Problem to work on: Below are records; please give the number of their lines that contain the string "brick", and only that number.
--------------------------------------------------
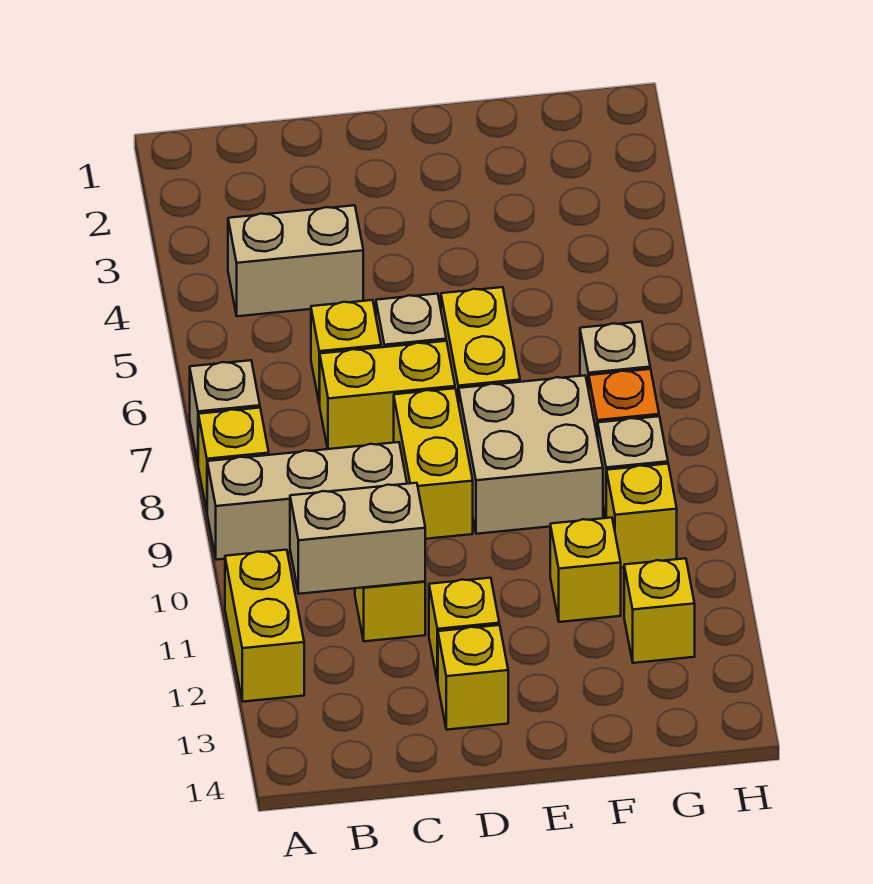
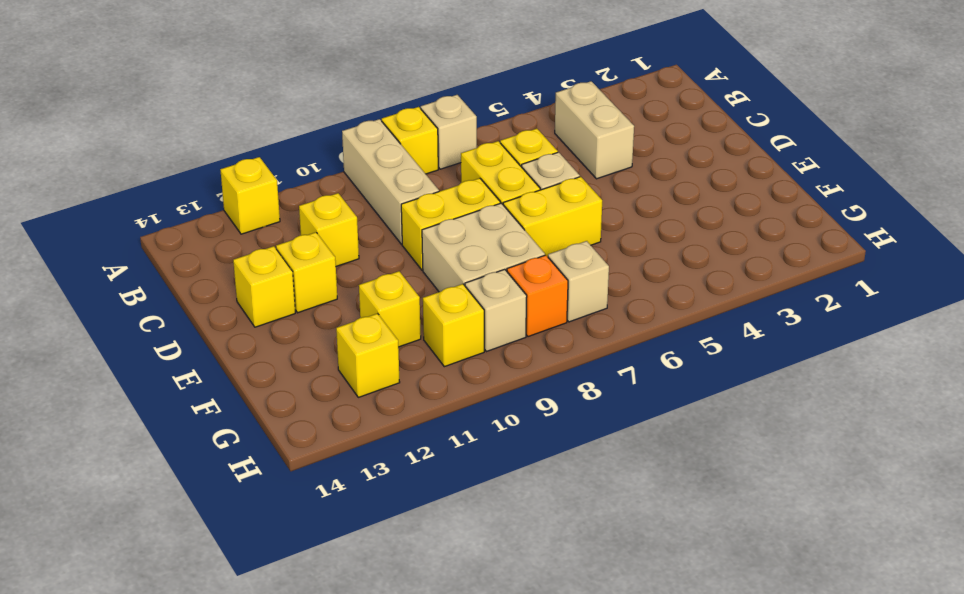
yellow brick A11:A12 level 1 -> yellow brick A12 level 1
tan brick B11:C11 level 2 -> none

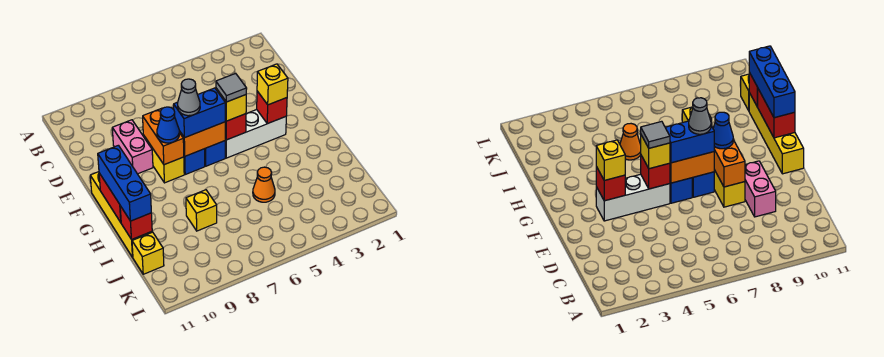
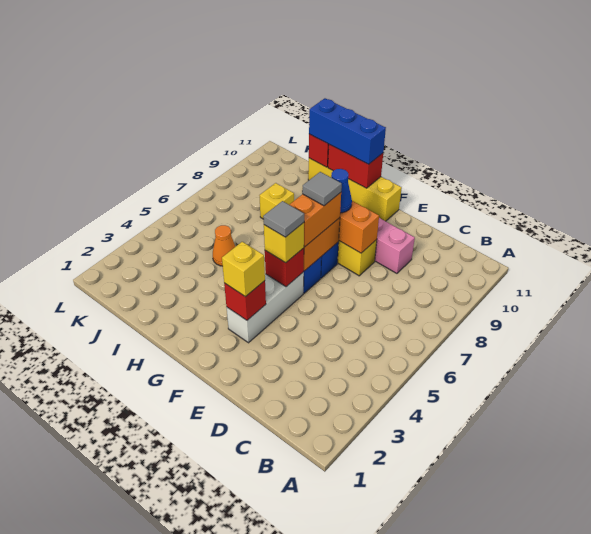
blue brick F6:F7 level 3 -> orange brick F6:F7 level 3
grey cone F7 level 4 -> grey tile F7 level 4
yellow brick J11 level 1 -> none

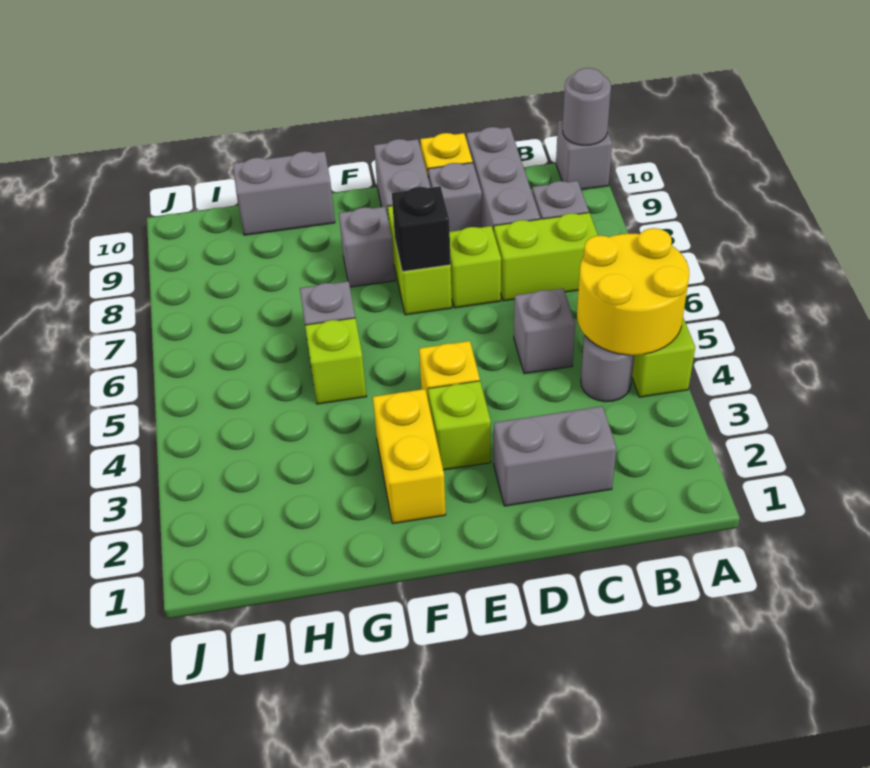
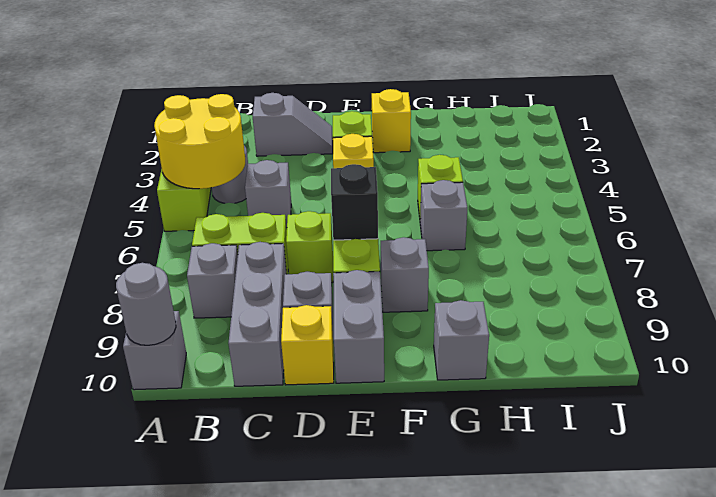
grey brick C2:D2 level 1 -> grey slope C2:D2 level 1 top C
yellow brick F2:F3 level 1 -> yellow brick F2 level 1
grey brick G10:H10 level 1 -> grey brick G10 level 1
--------------------------------------------------
Response: 7